## Task goal
Below are some records. Retype exactly the lines from the one containing "R15: none -> 120k (n1, n12)" through the one containing "R13: 3.9k (+3V3, IN2) -> none", both included, skipping every picture.

====== Material for the task

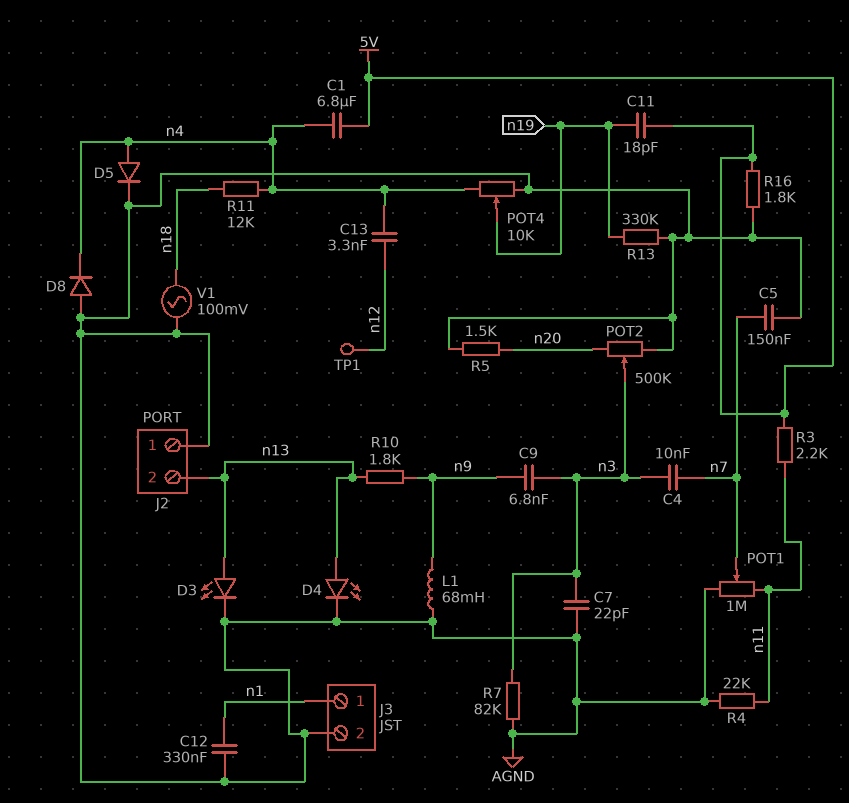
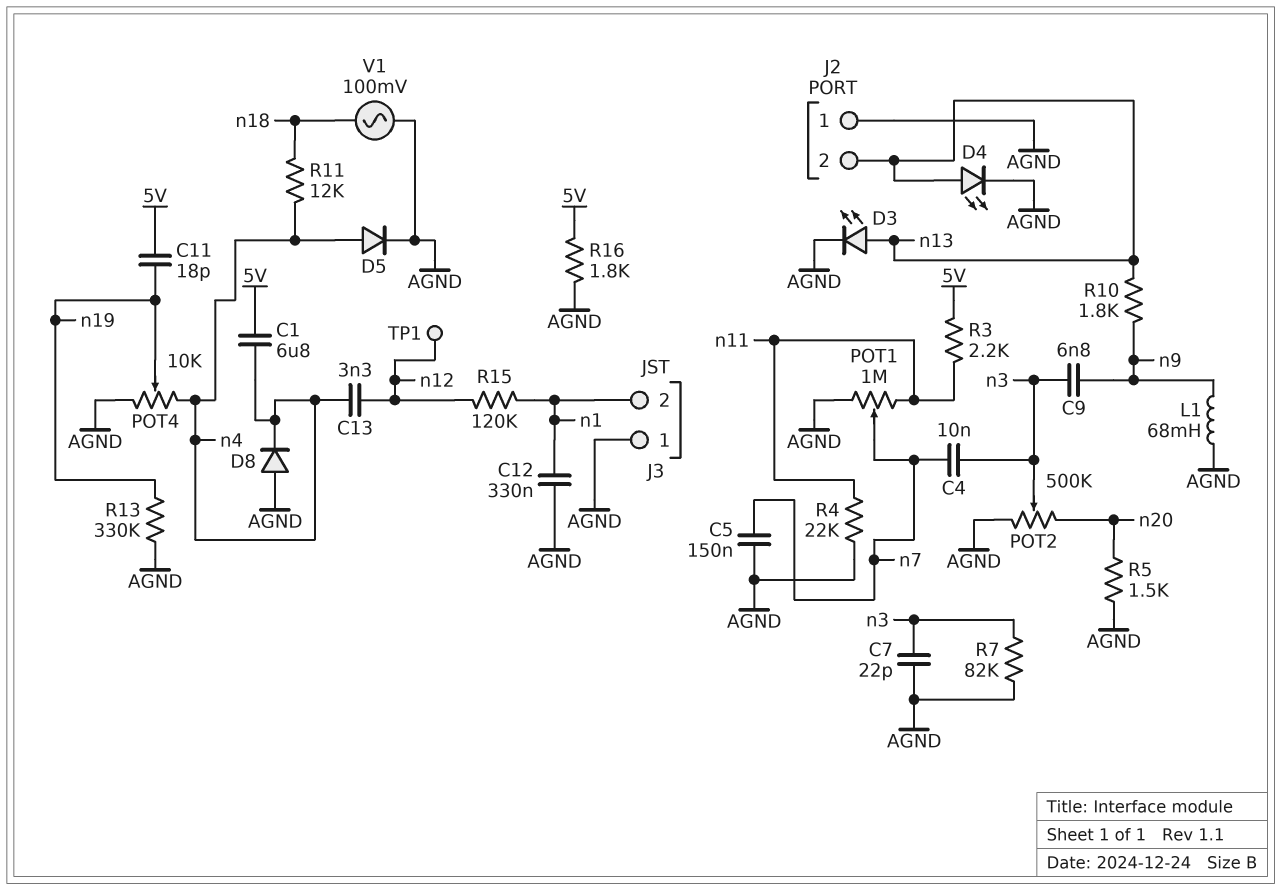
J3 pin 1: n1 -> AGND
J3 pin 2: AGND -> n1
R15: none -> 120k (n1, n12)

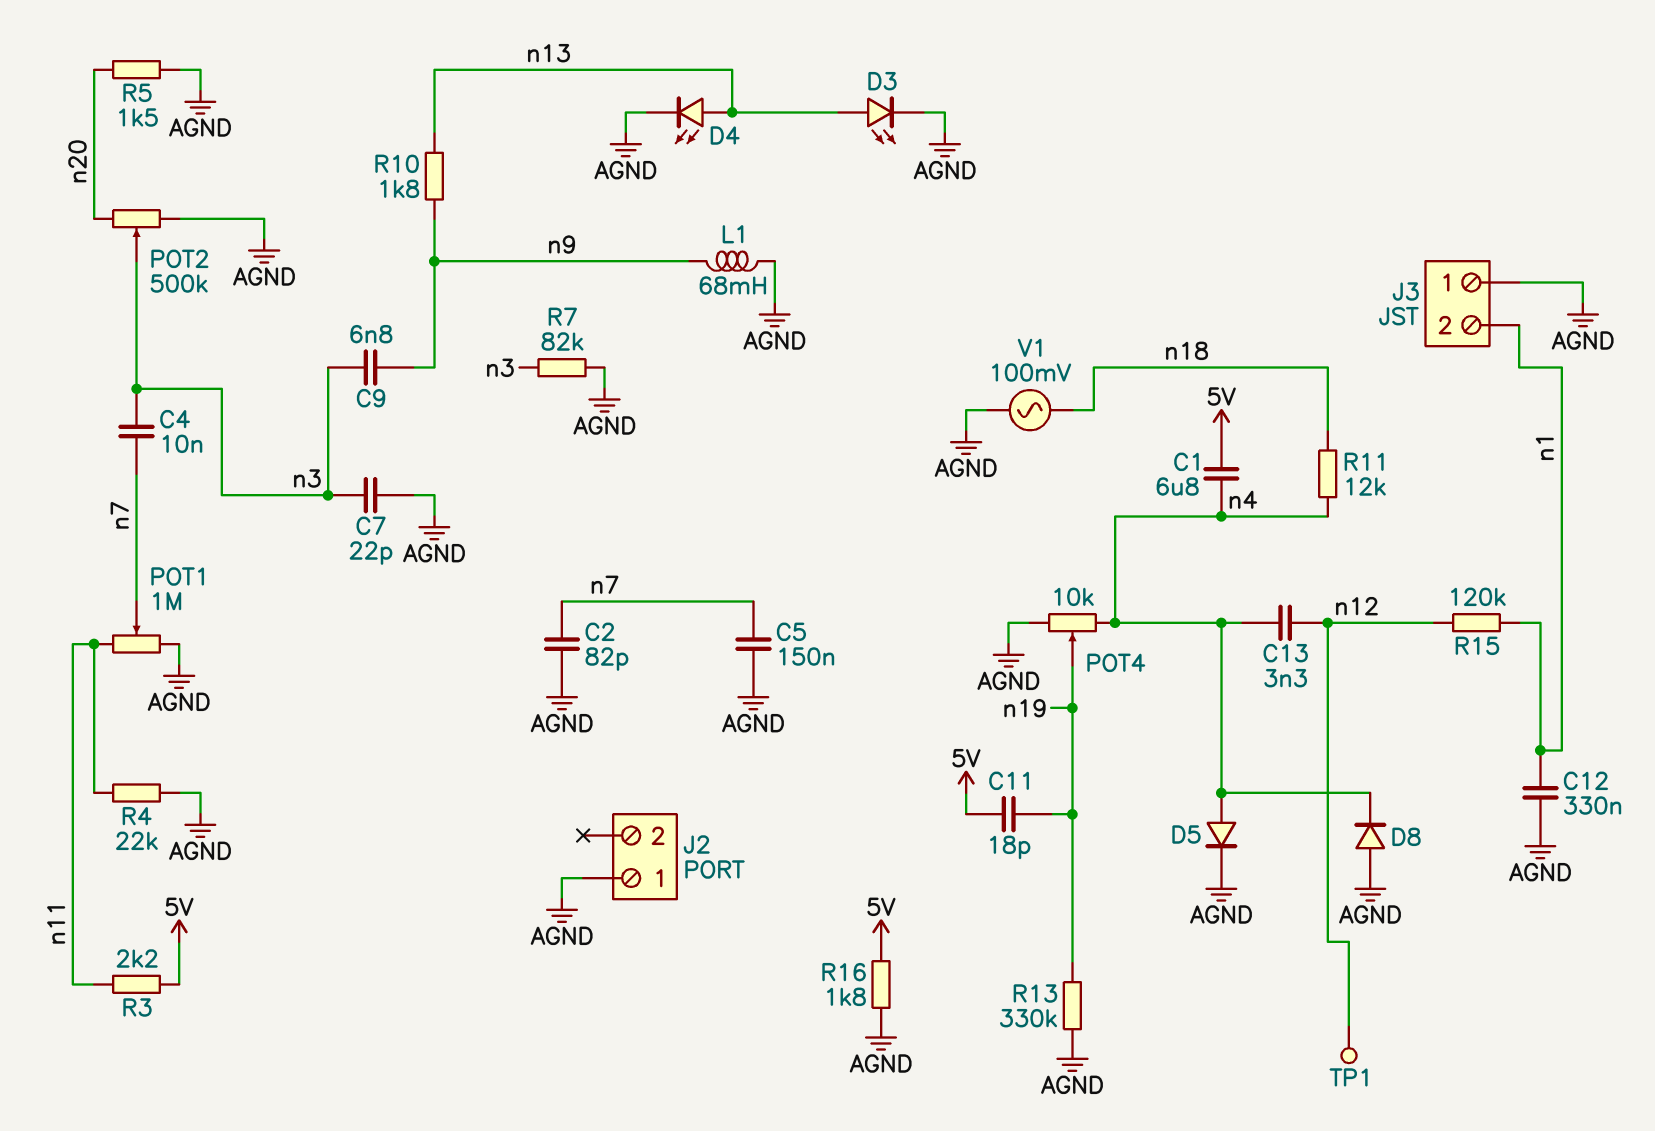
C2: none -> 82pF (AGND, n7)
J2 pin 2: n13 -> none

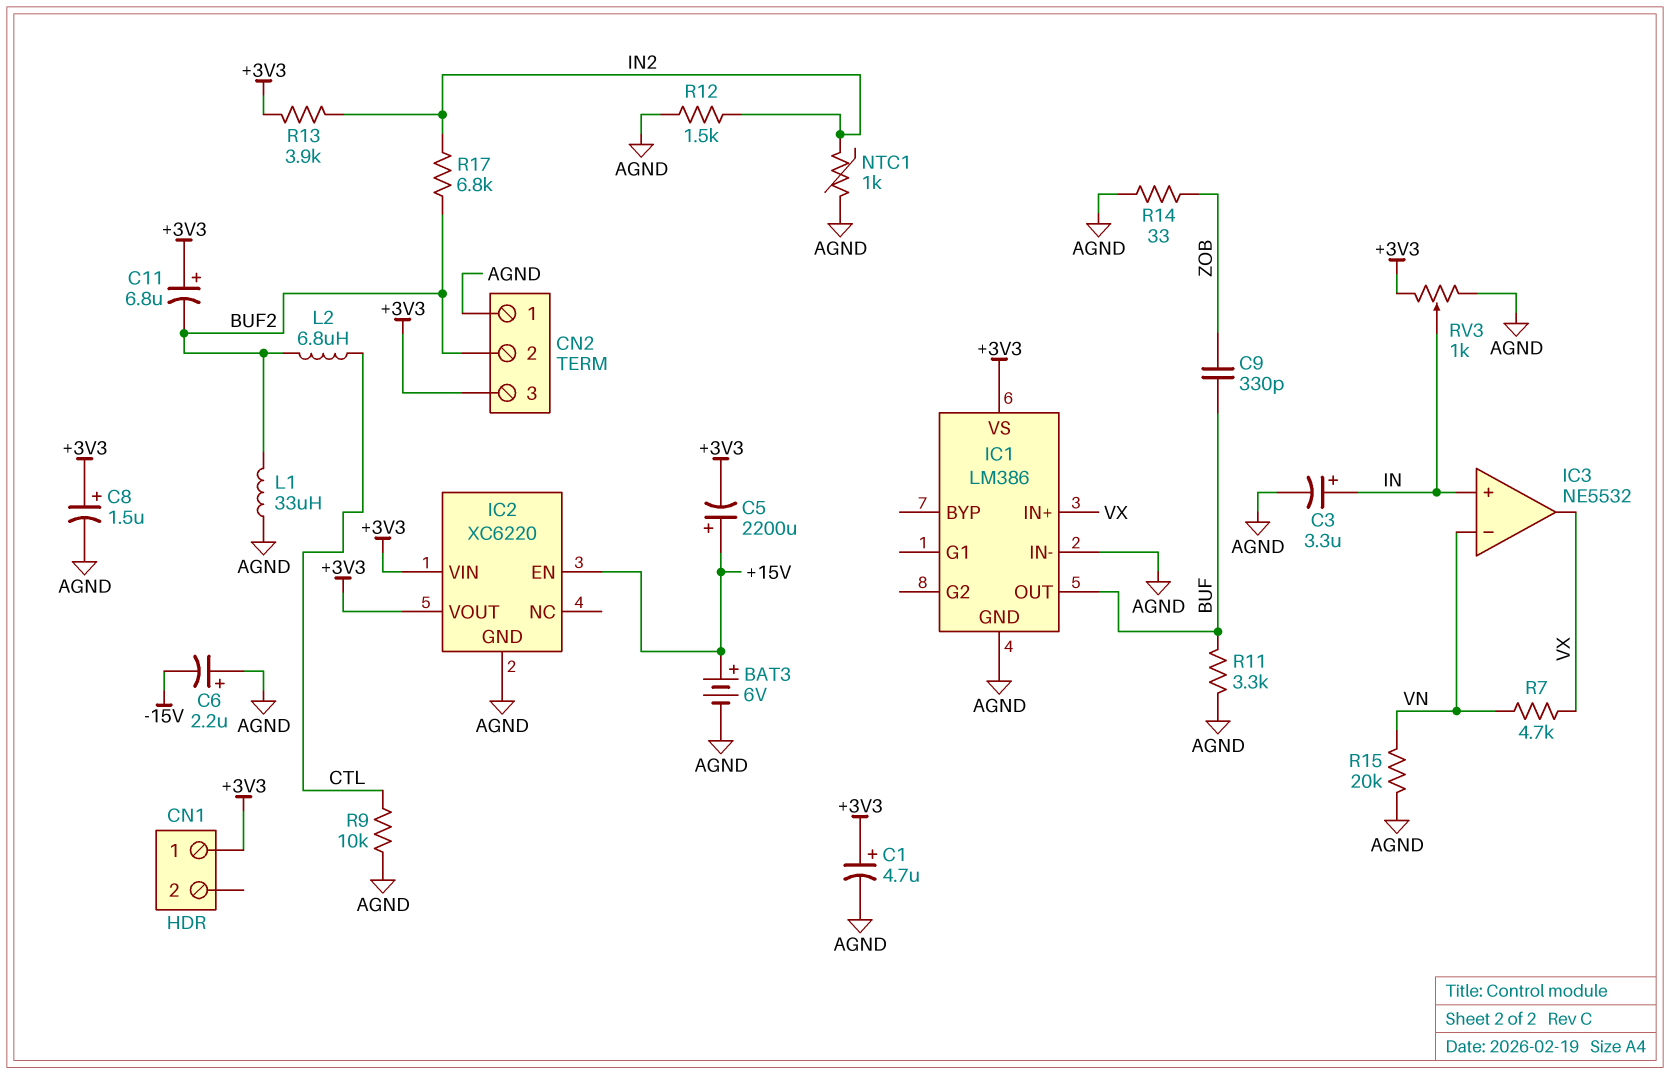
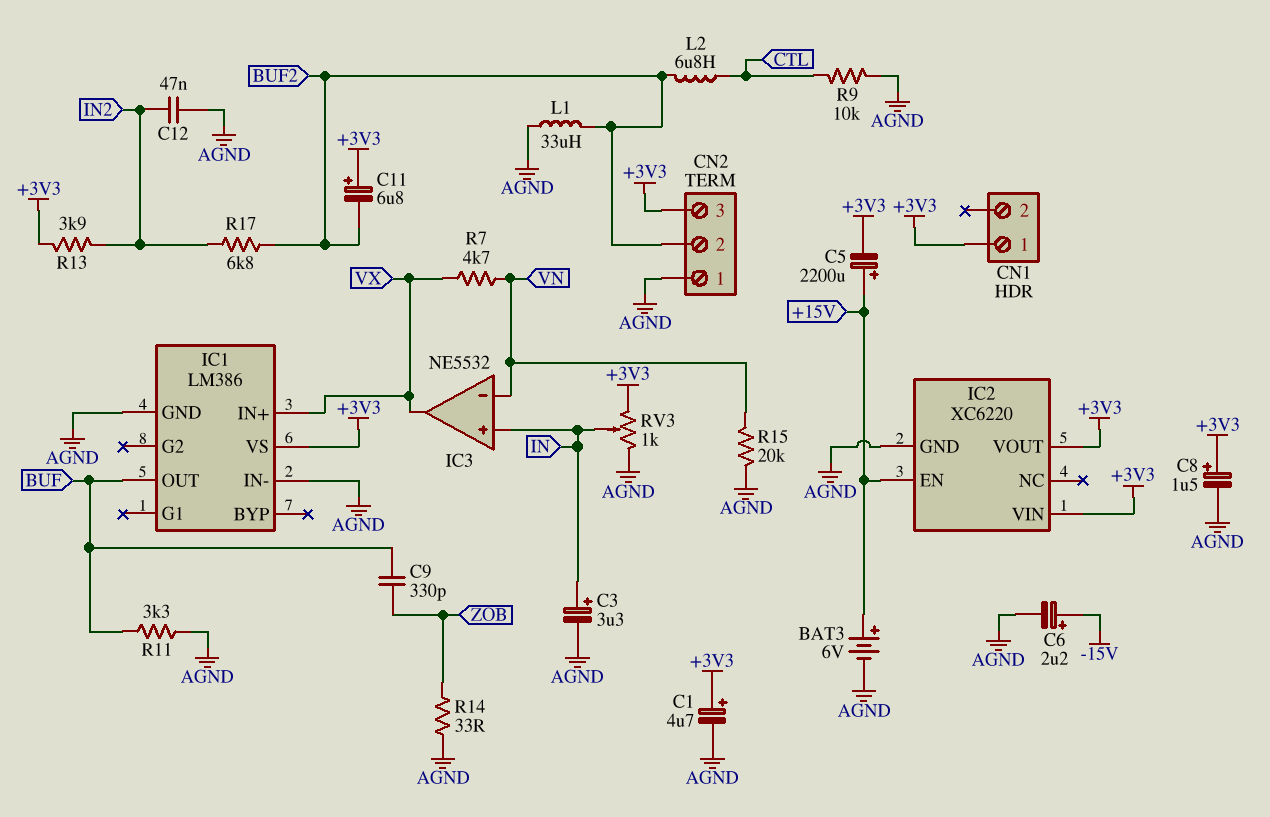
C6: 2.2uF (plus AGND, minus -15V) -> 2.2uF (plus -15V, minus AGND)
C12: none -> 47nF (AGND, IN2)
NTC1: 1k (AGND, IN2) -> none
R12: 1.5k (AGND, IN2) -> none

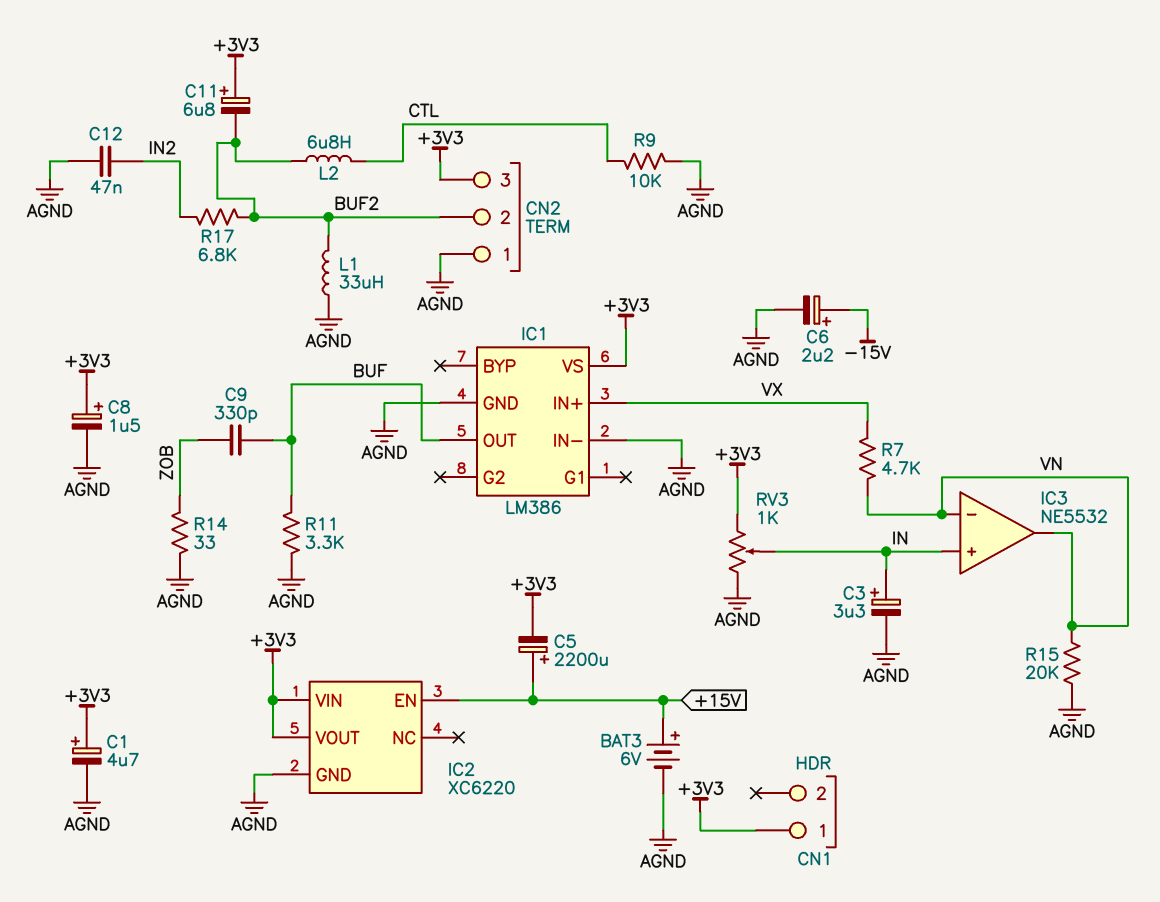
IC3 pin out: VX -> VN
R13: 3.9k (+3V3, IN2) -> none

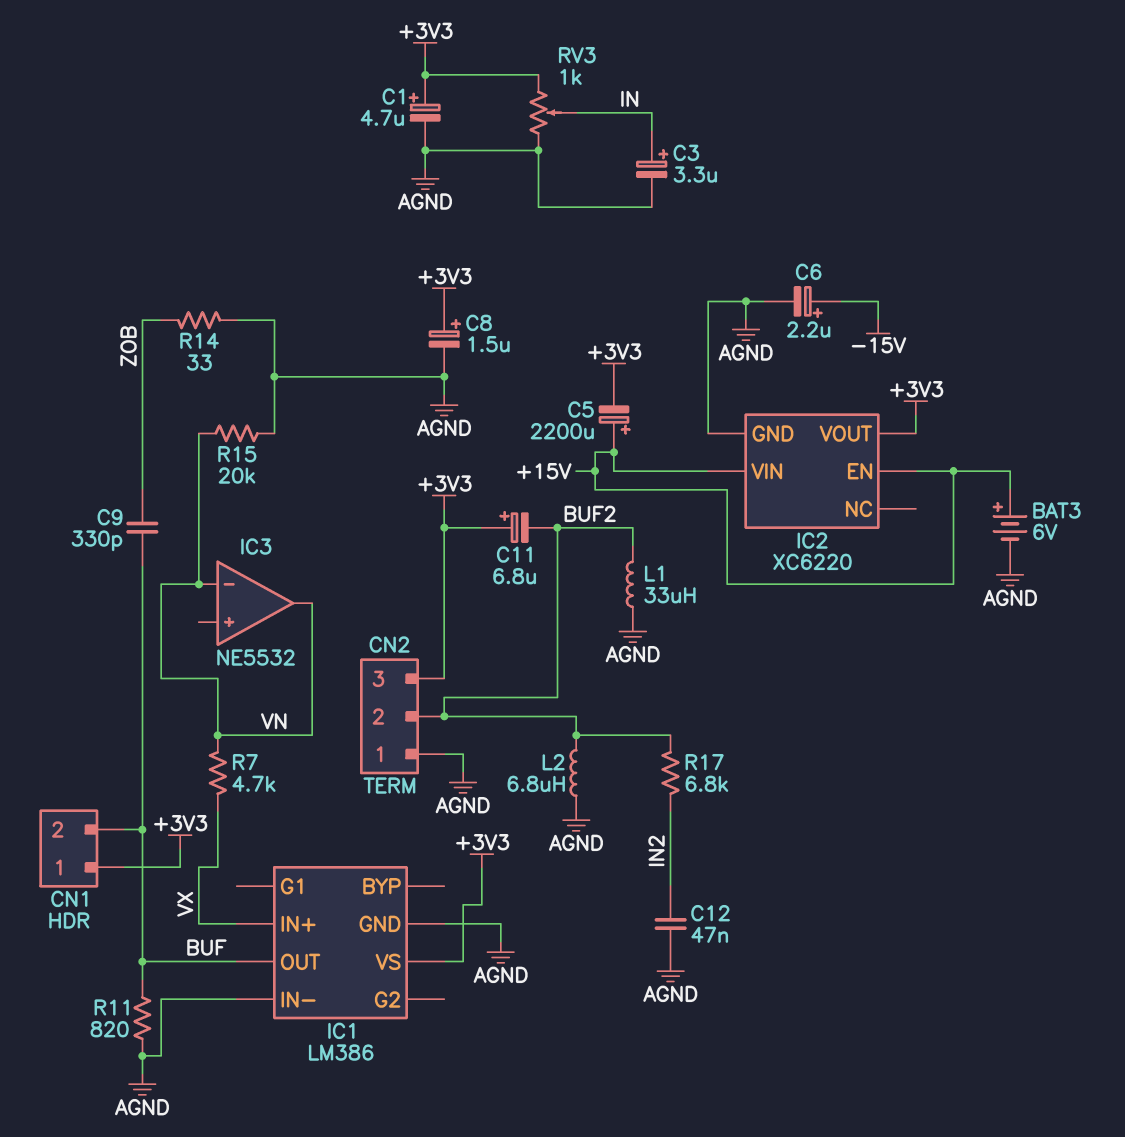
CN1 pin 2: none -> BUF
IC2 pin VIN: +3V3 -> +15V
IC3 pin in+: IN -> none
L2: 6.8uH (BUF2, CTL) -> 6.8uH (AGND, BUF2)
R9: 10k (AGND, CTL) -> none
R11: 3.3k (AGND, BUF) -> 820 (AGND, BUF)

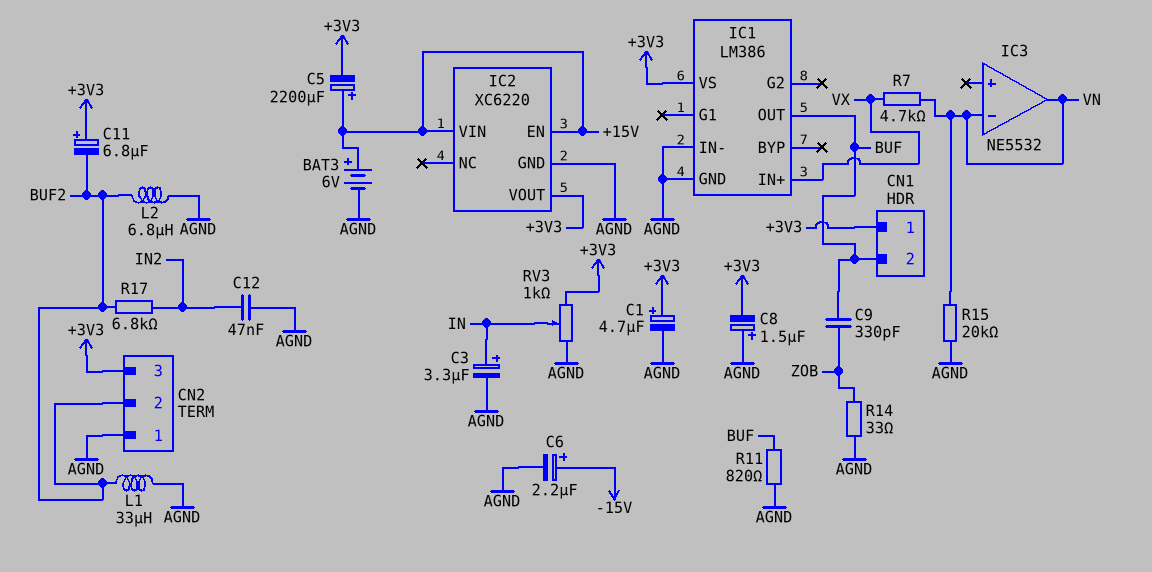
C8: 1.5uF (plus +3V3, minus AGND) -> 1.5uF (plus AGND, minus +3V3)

============

## Result
R15: none -> 120k (n1, n12)

C2: none -> 82pF (AGND, n7)
J2 pin 2: n13 -> none

C6: 2.2uF (plus AGND, minus -15V) -> 2.2uF (plus -15V, minus AGND)
C12: none -> 47nF (AGND, IN2)
NTC1: 1k (AGND, IN2) -> none
R12: 1.5k (AGND, IN2) -> none

IC3 pin out: VX -> VN
R13: 3.9k (+3V3, IN2) -> none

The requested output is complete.